TASK INSTRUCTIONS: Images do not belong in the copy. Retype all the entries below exactly.

PROVIDED ENTRIES:
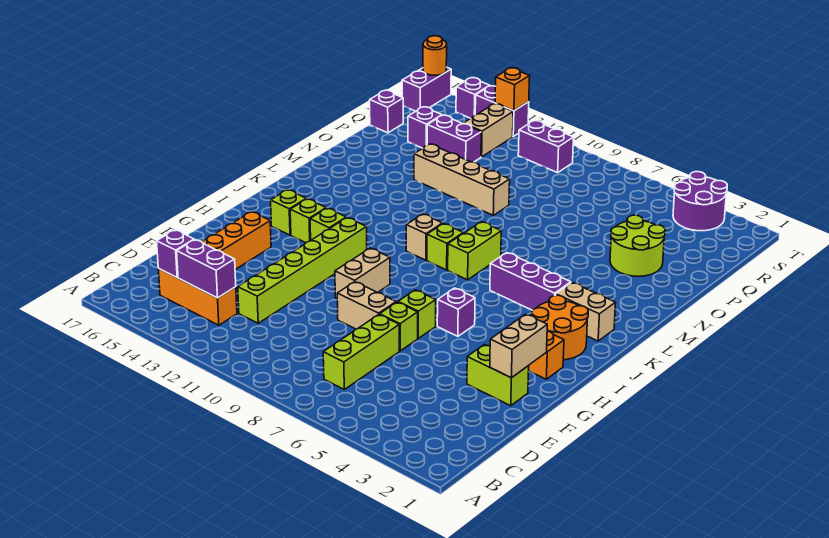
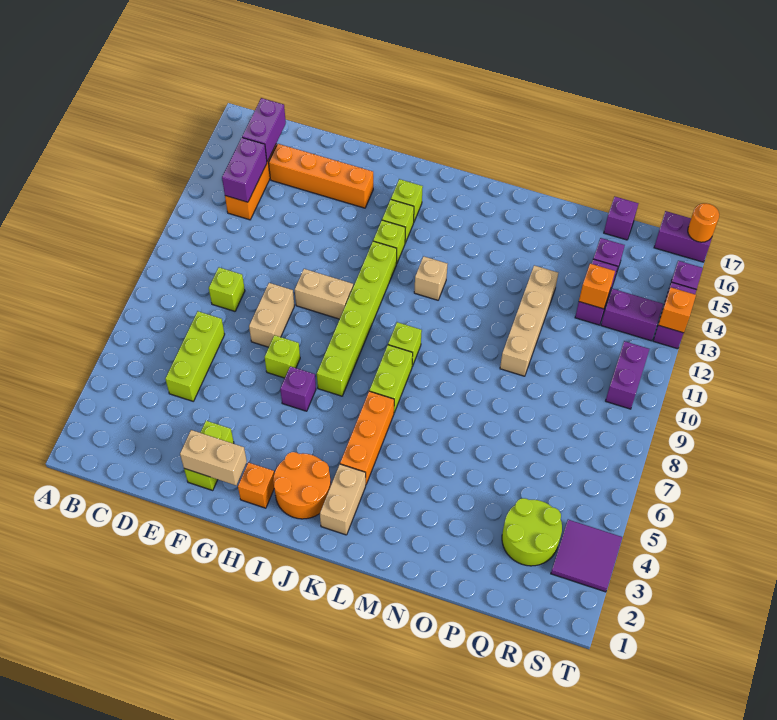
lime brick C7:E7 level 1 -> lime brick D5:D7 level 1
purple brick C15 level 2 -> purple brick C15:C16 level 2
lime brick D12:I12 level 1 -> lime brick I7:I12 level 1
lime brick F7 level 1 -> lime brick D9 level 1
purple brick K4:K6 level 1 -> orange brick K4:K6 level 1
lime brick K8:L8 level 1 -> lime brick K7:K8 level 1
tan brick K10 level 1 -> tan brick K12 level 1
lime round brick O3:P4 level 1 -> lime round brick Q3:R4 level 1
none -> orange brick Q13 level 2
tan brick R13:S13 level 1 -> purple brick R13:S13 level 1
purple round brick S3:T4 level 1 -> purple tile S3:T4 level 1

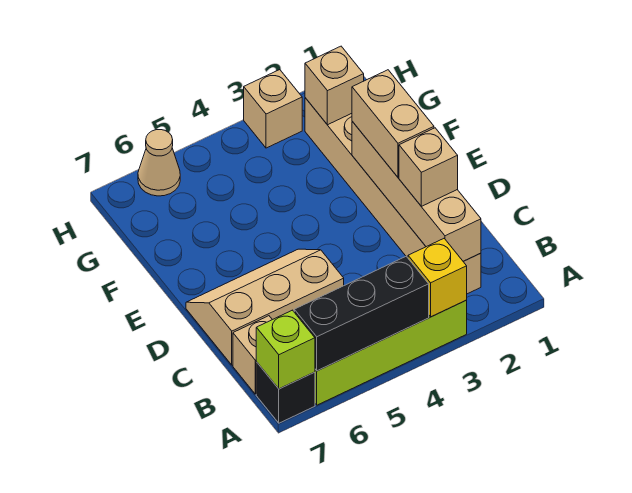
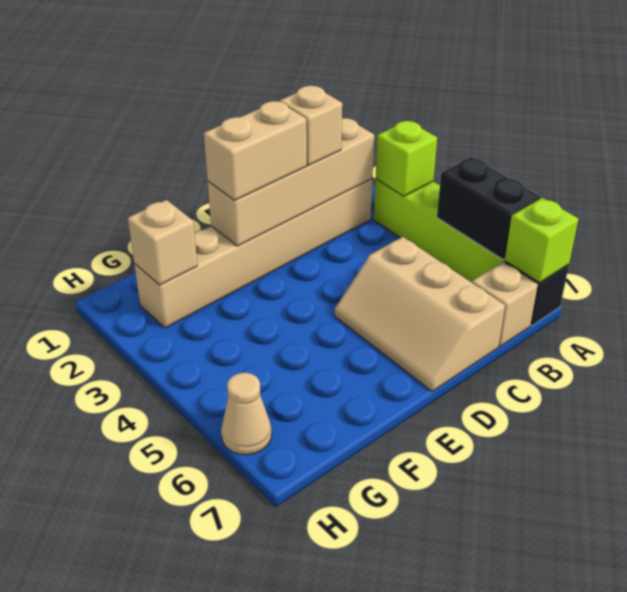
yellow brick A3 level 2 -> lime brick A3 level 2
black brick A4:A6 level 2 -> black brick A5:A6 level 2
tan brick H3 level 1 -> none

ANSWER TO THIS PROBLEM:
lime brick C7:E7 level 1 -> lime brick D5:D7 level 1
purple brick C15 level 2 -> purple brick C15:C16 level 2
lime brick D12:I12 level 1 -> lime brick I7:I12 level 1
lime brick F7 level 1 -> lime brick D9 level 1
purple brick K4:K6 level 1 -> orange brick K4:K6 level 1
lime brick K8:L8 level 1 -> lime brick K7:K8 level 1
tan brick K10 level 1 -> tan brick K12 level 1
lime round brick O3:P4 level 1 -> lime round brick Q3:R4 level 1
none -> orange brick Q13 level 2
tan brick R13:S13 level 1 -> purple brick R13:S13 level 1
purple round brick S3:T4 level 1 -> purple tile S3:T4 level 1

yellow brick A3 level 2 -> lime brick A3 level 2
black brick A4:A6 level 2 -> black brick A5:A6 level 2
tan brick H3 level 1 -> none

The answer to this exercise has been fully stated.